EXERCISE DATA:

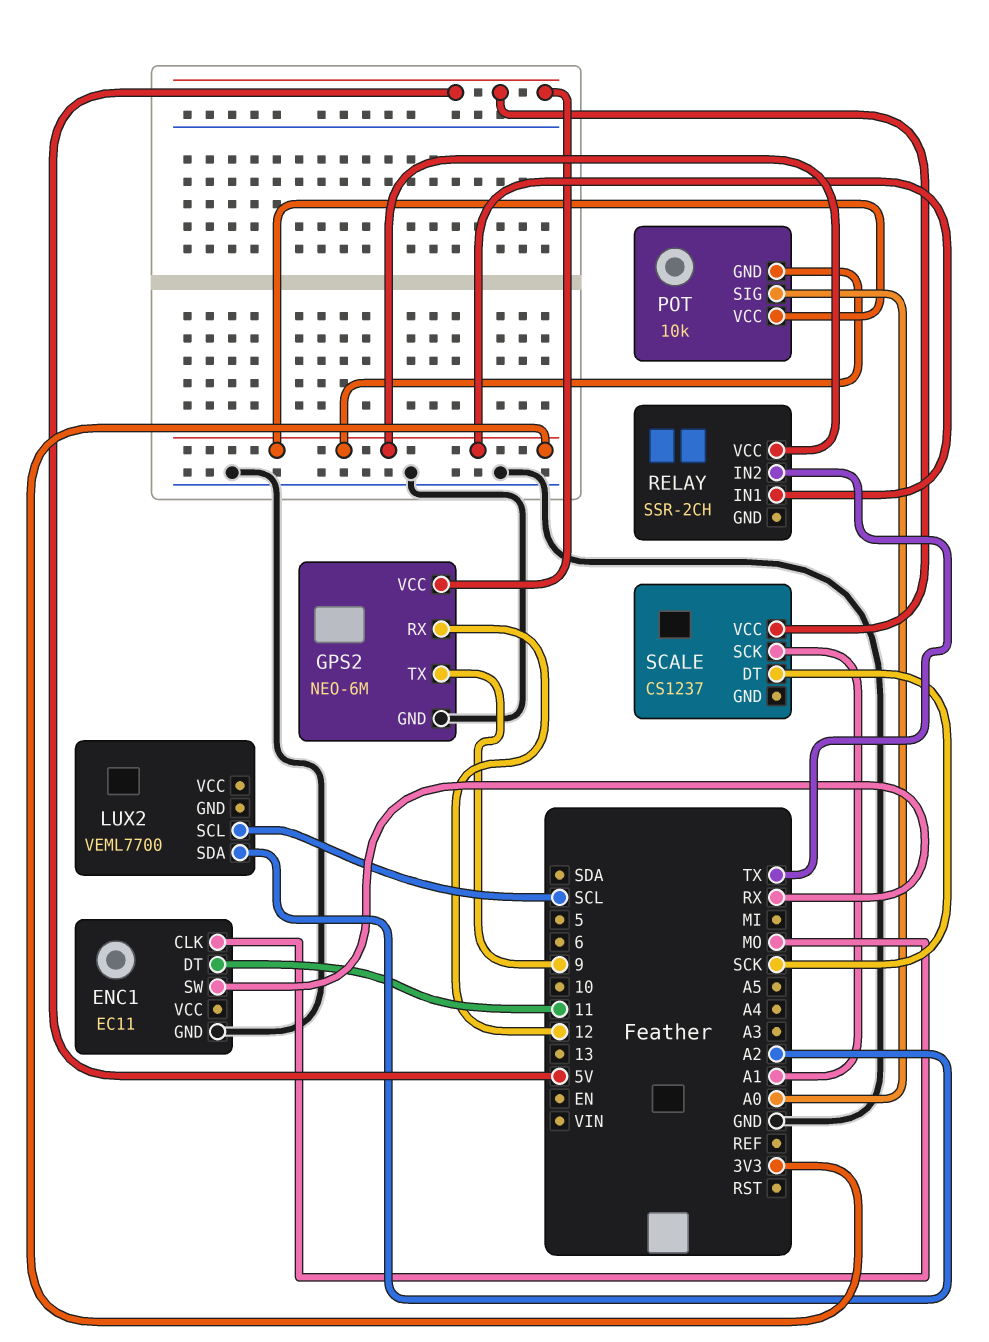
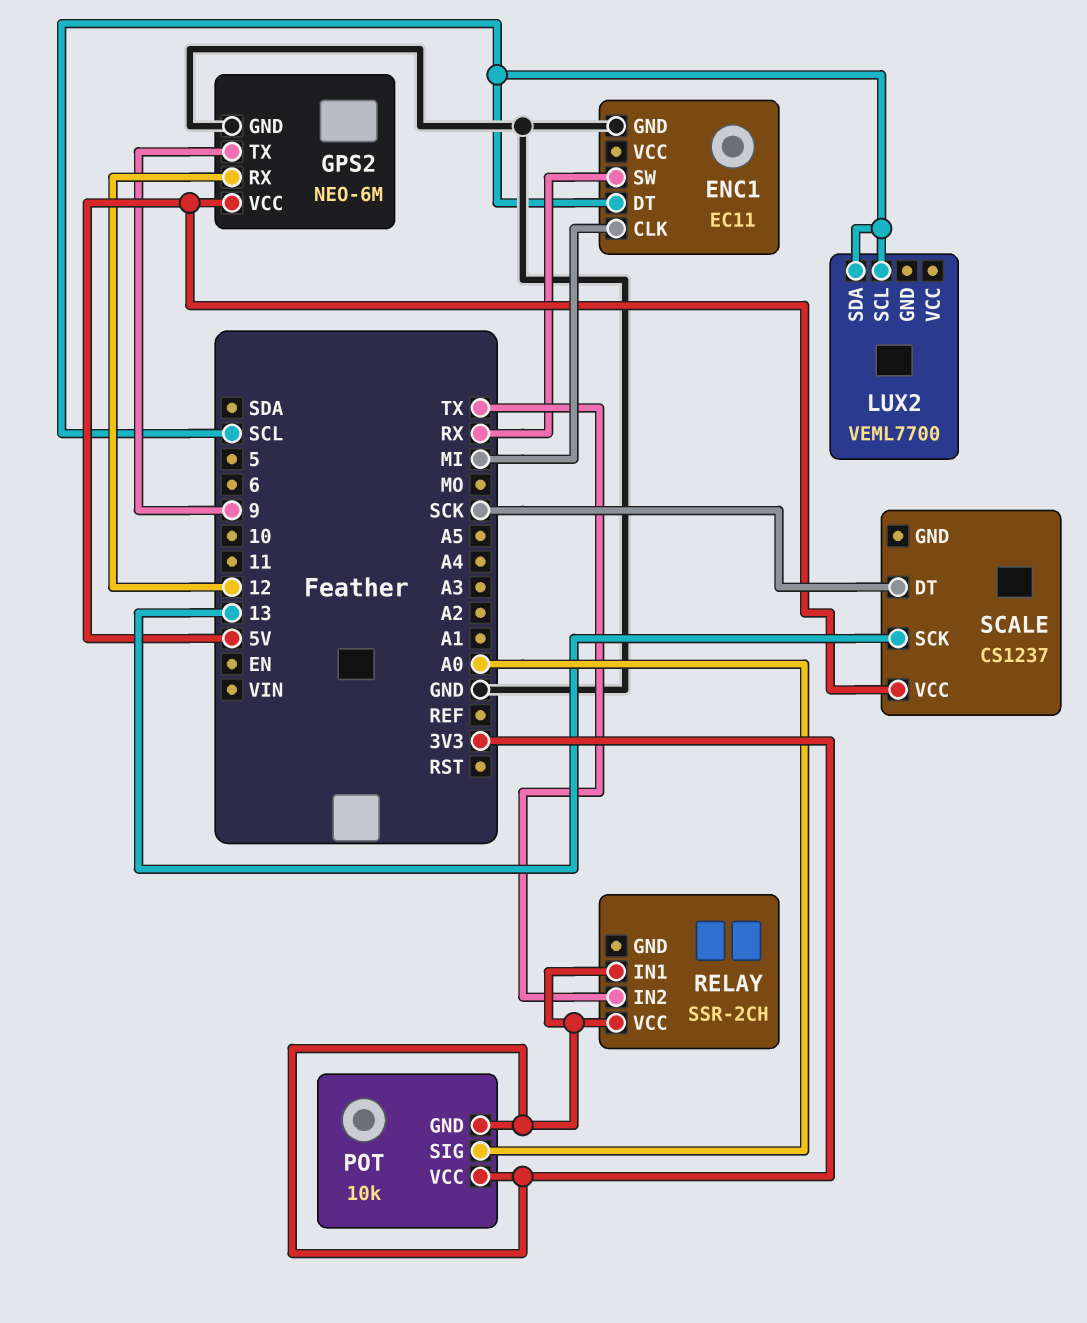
ENC1 pin CLK: MO -> MI
ENC1 pin DT: 11 -> SCL
LUX2 pin SDA: A2 -> SCL
SCALE pin SCK: A1 -> 13

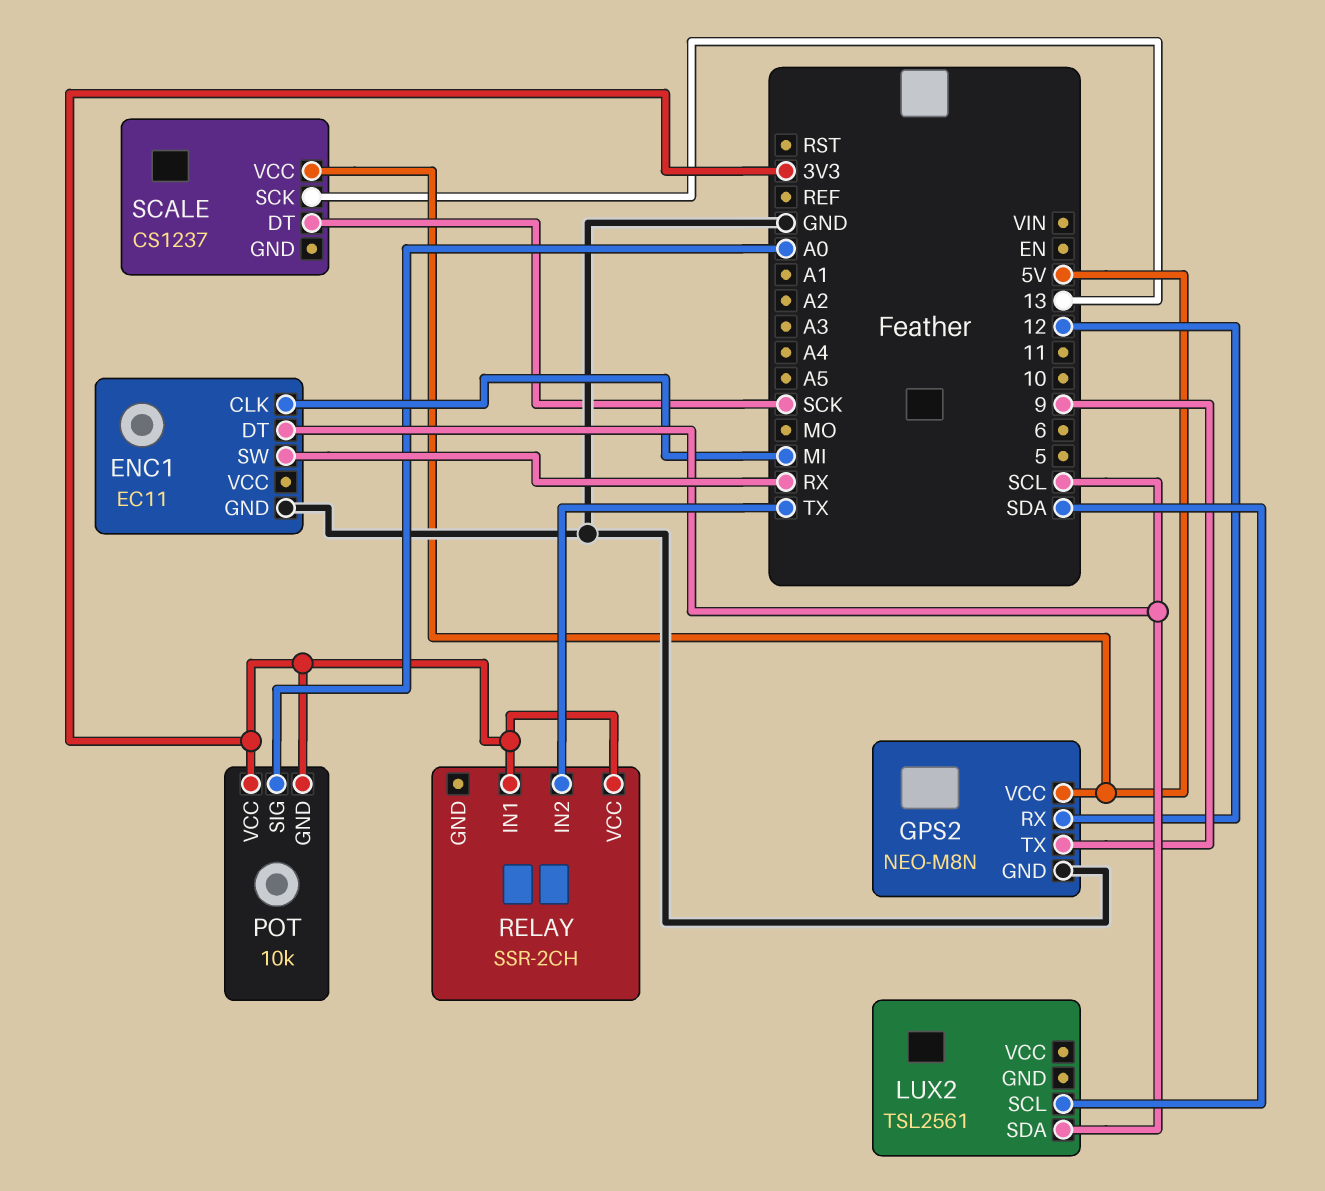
GPS2: NEO-6M -> NEO-M8N
LUX2: VEML7700 -> TSL2561
LUX2 pin SCL: SCL -> SDA

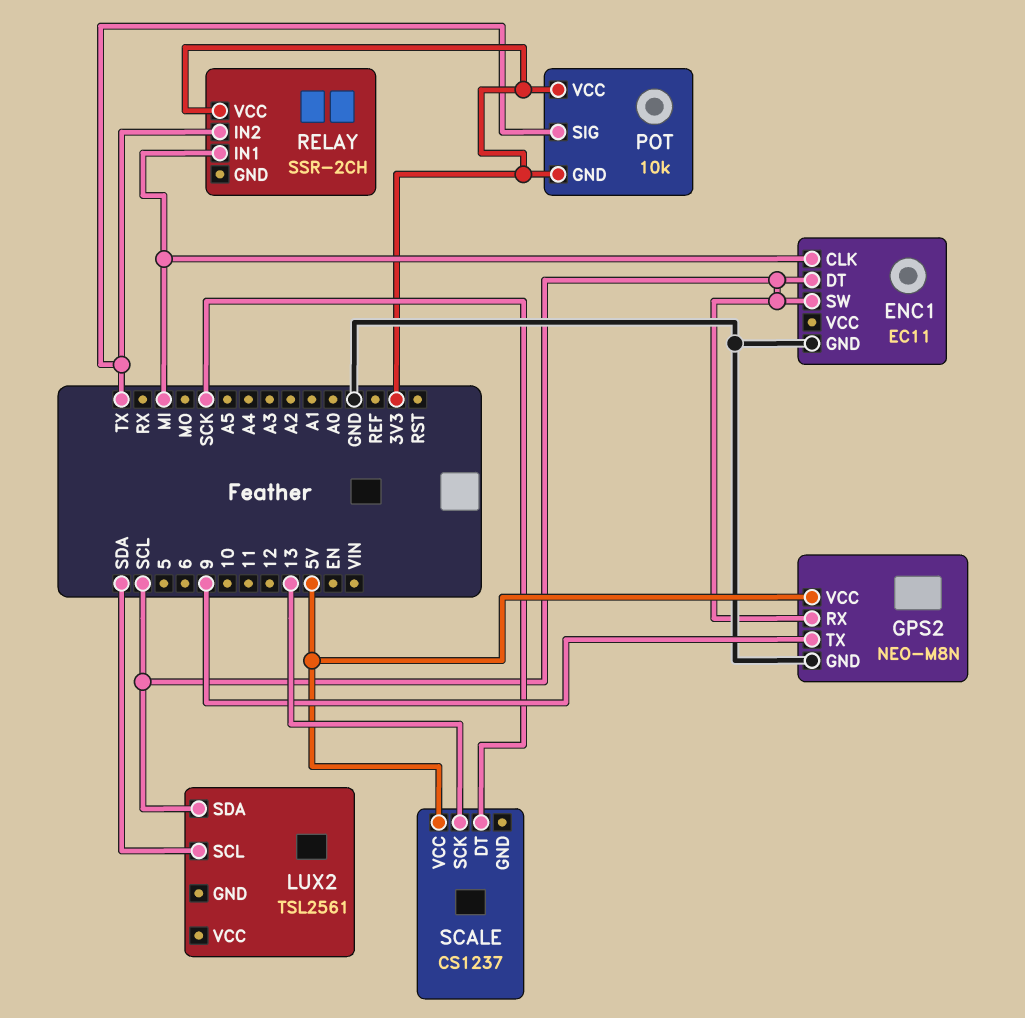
ENC1 pin SW: RX -> SCL
GPS2 pin RX: 12 -> SCL
POT pin SIG: A0 -> TX
RELAY pin IN1: 3V3 -> MI

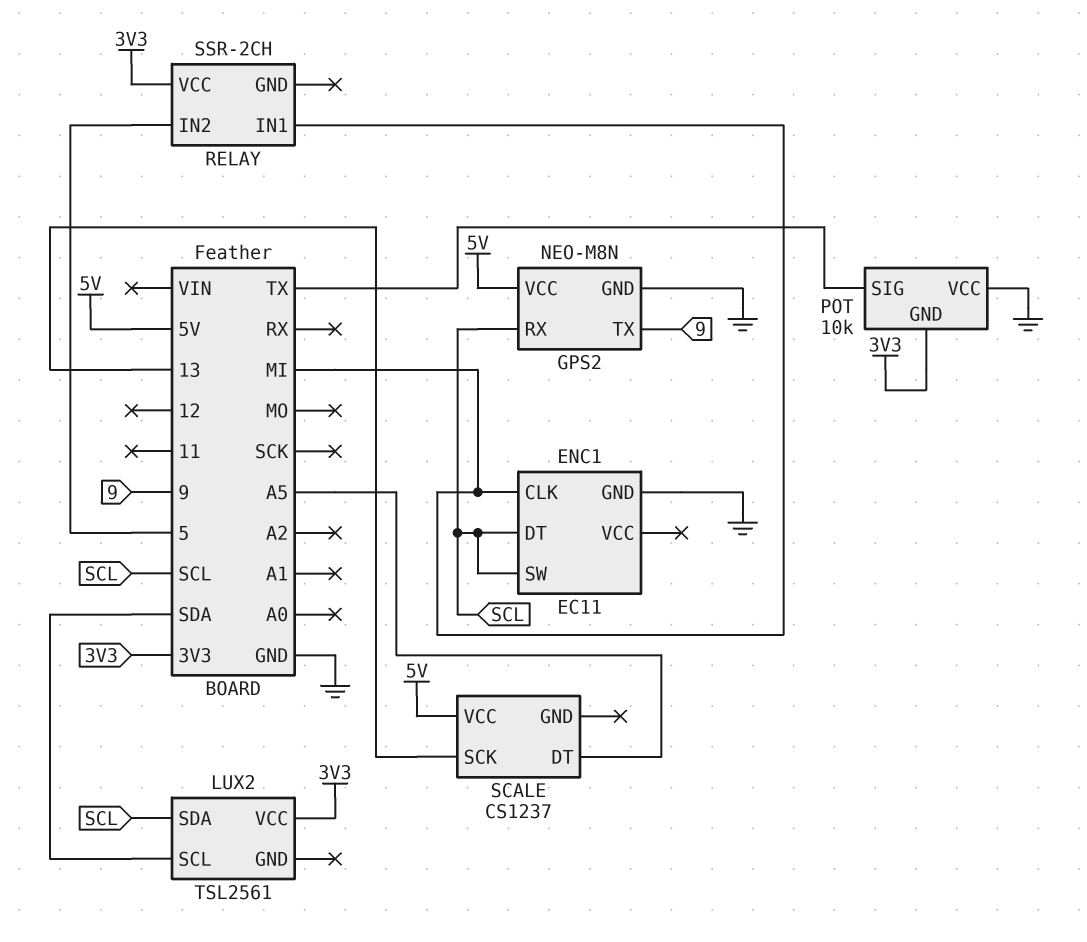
LUX2 pin VCC: none -> 3V3
POT pin VCC: 3V3 -> GND
RELAY pin IN2: TX -> 5
SCALE pin DT: SCK -> A5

YOUR ASSIGNMENT: The output consists solely of the lines from the line that contains "LUX2 pin VCC: none -> 3V3" through the final line of the data.

EXERCISE OUTPUT:
LUX2 pin VCC: none -> 3V3
POT pin VCC: 3V3 -> GND
RELAY pin IN2: TX -> 5
SCALE pin DT: SCK -> A5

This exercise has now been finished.